Data in this exercise
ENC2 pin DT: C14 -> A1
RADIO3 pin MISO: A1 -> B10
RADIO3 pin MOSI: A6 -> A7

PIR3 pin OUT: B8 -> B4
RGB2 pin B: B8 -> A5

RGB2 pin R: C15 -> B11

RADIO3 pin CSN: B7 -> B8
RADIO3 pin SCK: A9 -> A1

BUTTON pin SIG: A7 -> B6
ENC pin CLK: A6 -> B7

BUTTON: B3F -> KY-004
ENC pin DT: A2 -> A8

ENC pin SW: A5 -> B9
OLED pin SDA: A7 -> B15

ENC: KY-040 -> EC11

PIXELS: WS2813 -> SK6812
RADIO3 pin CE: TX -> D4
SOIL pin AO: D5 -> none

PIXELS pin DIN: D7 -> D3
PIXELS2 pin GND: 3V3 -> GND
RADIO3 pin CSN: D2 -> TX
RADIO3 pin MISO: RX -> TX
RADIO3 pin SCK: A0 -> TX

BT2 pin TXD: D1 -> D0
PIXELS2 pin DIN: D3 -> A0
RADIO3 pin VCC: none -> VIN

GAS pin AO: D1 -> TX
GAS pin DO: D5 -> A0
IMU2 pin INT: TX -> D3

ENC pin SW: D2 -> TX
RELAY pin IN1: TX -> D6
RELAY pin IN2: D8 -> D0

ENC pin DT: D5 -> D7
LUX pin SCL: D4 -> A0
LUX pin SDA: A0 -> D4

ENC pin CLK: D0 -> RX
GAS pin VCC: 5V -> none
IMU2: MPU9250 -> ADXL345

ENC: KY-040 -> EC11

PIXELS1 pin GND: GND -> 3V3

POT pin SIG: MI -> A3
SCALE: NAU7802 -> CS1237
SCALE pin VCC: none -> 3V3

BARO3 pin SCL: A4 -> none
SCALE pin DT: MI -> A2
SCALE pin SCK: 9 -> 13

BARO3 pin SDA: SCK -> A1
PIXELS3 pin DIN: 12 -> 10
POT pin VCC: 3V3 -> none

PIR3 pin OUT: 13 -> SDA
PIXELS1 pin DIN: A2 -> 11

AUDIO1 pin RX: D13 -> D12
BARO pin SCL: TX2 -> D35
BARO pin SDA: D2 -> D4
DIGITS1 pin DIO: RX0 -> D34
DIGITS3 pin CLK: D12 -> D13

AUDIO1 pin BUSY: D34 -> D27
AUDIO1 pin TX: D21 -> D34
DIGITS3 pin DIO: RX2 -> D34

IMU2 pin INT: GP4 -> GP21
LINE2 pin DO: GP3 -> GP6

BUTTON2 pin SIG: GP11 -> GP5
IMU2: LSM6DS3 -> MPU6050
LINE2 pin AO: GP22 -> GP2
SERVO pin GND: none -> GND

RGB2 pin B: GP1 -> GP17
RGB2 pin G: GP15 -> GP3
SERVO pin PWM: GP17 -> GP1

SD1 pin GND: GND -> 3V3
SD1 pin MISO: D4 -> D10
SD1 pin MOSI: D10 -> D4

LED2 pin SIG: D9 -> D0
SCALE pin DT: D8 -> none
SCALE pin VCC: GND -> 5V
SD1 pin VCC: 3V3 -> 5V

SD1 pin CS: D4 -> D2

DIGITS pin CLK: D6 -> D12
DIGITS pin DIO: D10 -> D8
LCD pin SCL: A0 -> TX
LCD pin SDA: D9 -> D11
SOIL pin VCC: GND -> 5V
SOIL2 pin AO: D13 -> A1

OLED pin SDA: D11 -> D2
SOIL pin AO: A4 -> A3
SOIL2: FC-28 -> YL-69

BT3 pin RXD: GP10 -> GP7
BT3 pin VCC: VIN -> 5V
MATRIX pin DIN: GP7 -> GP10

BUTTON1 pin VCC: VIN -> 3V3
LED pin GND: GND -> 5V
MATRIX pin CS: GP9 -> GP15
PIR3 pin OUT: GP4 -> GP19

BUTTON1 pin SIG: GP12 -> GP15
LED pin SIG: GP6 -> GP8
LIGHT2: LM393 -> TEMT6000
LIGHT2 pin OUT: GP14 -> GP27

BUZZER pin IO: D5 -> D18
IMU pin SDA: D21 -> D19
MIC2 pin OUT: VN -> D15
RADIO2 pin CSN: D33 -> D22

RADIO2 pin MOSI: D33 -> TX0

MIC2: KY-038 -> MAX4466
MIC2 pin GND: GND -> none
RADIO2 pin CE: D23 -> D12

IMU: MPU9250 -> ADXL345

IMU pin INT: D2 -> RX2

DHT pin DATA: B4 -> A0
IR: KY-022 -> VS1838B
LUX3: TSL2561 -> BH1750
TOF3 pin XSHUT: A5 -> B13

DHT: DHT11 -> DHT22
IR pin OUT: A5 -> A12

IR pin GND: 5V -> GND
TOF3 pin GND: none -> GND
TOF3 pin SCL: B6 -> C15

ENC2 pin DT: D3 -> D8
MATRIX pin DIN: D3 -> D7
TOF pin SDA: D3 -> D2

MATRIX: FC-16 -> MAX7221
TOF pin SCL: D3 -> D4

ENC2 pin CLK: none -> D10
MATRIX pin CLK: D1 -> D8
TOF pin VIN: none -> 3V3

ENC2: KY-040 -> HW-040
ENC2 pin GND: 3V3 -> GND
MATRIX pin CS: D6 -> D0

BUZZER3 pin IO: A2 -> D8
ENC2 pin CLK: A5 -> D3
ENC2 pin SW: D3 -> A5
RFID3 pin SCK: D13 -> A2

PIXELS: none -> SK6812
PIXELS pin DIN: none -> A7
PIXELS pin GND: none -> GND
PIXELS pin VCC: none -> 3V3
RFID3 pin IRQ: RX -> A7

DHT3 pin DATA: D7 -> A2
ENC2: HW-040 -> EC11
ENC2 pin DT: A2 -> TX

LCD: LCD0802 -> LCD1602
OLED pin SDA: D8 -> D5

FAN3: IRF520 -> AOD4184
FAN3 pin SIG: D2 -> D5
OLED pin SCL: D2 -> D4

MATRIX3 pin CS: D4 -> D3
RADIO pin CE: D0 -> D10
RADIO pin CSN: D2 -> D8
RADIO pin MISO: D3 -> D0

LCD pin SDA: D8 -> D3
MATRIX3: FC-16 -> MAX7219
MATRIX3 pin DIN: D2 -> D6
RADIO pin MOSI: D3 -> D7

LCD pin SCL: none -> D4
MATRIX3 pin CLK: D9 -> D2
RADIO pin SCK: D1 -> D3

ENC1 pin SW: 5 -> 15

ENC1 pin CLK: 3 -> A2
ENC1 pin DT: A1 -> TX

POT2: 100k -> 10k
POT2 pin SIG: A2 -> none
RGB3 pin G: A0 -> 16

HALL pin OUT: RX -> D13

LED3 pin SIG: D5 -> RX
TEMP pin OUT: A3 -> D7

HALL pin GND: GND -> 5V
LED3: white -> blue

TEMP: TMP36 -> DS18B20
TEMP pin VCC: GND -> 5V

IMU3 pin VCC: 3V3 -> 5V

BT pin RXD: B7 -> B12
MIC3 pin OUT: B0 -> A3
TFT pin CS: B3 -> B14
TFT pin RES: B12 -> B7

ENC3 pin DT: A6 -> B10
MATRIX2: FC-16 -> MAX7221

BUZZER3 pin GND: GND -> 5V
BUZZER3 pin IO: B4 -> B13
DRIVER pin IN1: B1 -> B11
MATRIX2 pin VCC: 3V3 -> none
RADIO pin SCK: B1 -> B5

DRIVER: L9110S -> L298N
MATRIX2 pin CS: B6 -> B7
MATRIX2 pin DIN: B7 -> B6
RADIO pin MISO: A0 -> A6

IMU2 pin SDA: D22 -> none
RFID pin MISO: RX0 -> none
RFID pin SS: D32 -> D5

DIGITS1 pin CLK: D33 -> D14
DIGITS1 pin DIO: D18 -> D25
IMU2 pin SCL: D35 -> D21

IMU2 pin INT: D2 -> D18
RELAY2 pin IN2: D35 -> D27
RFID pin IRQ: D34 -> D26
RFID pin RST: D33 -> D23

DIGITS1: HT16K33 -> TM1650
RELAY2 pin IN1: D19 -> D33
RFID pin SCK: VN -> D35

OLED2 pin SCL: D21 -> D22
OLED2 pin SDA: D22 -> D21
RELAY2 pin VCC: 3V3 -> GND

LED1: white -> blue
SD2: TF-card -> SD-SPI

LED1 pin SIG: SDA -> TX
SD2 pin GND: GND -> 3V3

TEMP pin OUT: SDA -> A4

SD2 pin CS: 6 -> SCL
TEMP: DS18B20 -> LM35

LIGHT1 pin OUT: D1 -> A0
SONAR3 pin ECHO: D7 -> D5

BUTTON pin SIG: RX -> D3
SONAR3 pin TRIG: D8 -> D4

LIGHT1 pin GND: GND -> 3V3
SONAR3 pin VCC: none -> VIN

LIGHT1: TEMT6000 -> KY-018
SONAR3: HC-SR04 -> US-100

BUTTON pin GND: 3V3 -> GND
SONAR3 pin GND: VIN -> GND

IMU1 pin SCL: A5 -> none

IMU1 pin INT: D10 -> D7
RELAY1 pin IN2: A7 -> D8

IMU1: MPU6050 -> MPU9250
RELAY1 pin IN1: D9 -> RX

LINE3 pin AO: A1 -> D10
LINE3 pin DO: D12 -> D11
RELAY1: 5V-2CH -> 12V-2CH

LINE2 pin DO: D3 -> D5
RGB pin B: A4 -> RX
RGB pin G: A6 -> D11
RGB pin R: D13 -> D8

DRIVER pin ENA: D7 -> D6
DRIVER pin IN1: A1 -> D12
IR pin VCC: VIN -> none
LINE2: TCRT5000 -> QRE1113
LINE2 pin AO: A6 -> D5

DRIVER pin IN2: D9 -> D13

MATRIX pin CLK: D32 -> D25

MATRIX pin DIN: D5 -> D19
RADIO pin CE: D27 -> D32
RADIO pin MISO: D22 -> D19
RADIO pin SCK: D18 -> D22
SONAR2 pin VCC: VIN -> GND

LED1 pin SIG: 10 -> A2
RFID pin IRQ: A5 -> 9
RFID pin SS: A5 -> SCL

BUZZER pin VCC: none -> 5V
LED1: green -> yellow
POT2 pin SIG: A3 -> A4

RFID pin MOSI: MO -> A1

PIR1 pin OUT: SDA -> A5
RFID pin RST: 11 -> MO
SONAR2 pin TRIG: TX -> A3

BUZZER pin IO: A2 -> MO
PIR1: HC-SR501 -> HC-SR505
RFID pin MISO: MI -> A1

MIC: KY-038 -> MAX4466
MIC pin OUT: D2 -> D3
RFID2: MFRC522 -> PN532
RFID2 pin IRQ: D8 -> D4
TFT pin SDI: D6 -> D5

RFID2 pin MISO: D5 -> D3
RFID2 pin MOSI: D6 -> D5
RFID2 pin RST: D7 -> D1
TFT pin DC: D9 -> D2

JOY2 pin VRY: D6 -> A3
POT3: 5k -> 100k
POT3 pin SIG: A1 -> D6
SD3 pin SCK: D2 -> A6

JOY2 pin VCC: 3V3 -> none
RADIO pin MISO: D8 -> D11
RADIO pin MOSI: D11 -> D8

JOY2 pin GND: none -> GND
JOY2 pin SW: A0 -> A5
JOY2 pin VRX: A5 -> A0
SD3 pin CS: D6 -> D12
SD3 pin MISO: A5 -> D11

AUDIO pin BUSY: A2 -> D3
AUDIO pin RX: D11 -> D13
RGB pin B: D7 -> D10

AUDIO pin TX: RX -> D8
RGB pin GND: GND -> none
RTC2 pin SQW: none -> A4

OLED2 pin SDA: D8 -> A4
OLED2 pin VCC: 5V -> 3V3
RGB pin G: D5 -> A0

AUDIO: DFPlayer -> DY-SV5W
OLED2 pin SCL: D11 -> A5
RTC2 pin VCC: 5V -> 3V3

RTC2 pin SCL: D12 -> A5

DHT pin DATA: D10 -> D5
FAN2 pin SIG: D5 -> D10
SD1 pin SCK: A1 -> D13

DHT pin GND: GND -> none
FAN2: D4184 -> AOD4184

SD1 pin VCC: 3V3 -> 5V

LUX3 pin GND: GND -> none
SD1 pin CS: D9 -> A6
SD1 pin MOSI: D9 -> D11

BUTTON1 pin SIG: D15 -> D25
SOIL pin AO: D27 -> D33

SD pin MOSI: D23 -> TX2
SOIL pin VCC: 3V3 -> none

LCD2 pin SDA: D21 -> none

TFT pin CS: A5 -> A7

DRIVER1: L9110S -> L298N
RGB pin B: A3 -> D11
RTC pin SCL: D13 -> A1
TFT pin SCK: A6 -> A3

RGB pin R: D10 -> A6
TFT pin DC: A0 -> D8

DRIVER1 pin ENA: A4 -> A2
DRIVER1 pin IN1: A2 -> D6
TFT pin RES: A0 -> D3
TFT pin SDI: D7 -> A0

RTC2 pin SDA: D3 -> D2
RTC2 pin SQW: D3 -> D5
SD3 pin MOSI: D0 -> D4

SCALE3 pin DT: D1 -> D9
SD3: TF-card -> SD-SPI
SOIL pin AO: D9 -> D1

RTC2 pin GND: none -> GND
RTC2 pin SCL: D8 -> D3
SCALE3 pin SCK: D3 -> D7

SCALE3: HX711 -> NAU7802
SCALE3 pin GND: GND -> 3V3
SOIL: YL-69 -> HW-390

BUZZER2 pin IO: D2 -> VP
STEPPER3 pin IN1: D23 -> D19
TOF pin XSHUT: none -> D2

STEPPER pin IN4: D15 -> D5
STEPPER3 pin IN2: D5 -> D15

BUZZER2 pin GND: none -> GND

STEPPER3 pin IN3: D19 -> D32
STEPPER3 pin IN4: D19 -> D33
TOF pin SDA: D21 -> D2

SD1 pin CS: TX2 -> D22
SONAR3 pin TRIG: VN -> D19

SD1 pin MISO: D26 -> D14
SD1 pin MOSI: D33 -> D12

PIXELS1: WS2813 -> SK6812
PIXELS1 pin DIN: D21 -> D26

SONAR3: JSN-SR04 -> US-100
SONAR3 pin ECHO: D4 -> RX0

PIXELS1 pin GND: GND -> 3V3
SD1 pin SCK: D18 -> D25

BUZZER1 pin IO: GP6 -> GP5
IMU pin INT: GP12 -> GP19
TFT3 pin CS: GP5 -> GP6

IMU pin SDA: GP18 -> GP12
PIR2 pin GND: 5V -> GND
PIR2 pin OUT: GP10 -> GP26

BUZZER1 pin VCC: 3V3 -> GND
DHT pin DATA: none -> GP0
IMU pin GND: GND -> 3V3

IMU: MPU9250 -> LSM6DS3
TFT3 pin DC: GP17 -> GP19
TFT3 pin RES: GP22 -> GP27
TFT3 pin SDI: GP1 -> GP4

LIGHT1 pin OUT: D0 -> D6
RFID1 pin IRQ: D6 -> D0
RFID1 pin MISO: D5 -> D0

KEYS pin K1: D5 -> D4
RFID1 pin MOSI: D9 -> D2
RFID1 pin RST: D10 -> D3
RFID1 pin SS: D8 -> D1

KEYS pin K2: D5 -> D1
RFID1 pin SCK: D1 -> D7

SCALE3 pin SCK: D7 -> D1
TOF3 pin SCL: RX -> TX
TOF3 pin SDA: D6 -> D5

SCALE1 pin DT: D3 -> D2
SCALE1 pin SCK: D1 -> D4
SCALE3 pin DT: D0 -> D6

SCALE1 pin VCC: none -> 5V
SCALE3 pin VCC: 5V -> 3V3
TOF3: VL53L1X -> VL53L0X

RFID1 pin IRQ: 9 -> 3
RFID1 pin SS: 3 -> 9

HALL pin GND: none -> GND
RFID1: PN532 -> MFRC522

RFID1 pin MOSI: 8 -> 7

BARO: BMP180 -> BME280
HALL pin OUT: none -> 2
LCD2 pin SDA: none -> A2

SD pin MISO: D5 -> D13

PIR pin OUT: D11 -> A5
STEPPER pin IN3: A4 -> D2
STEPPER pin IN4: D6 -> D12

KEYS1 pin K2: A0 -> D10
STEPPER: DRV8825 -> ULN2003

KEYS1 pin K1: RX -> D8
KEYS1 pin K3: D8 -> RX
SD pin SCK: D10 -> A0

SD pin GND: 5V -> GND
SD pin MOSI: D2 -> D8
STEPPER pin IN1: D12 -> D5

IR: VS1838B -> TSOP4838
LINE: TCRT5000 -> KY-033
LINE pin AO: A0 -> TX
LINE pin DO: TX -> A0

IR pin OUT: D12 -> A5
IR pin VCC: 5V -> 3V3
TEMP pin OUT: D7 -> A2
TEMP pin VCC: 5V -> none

Your task
Among the lines above, repeat exactly those from the line with "ENC2 pin GND: 3V3 -> GND" to the line with "TEMP pin VCC: GND -> 5V", counting both ends.

Completed task
ENC2 pin GND: 3V3 -> GND
MATRIX pin CS: D6 -> D0

BUZZER3 pin IO: A2 -> D8
ENC2 pin CLK: A5 -> D3
ENC2 pin SW: D3 -> A5
RFID3 pin SCK: D13 -> A2

PIXELS: none -> SK6812
PIXELS pin DIN: none -> A7
PIXELS pin GND: none -> GND
PIXELS pin VCC: none -> 3V3
RFID3 pin IRQ: RX -> A7

DHT3 pin DATA: D7 -> A2
ENC2: HW-040 -> EC11
ENC2 pin DT: A2 -> TX

LCD: LCD0802 -> LCD1602
OLED pin SDA: D8 -> D5

FAN3: IRF520 -> AOD4184
FAN3 pin SIG: D2 -> D5
OLED pin SCL: D2 -> D4

MATRIX3 pin CS: D4 -> D3
RADIO pin CE: D0 -> D10
RADIO pin CSN: D2 -> D8
RADIO pin MISO: D3 -> D0

LCD pin SDA: D8 -> D3
MATRIX3: FC-16 -> MAX7219
MATRIX3 pin DIN: D2 -> D6
RADIO pin MOSI: D3 -> D7

LCD pin SCL: none -> D4
MATRIX3 pin CLK: D9 -> D2
RADIO pin SCK: D1 -> D3

ENC1 pin SW: 5 -> 15

ENC1 pin CLK: 3 -> A2
ENC1 pin DT: A1 -> TX

POT2: 100k -> 10k
POT2 pin SIG: A2 -> none
RGB3 pin G: A0 -> 16

HALL pin OUT: RX -> D13

LED3 pin SIG: D5 -> RX
TEMP pin OUT: A3 -> D7

HALL pin GND: GND -> 5V
LED3: white -> blue

TEMP: TMP36 -> DS18B20
TEMP pin VCC: GND -> 5V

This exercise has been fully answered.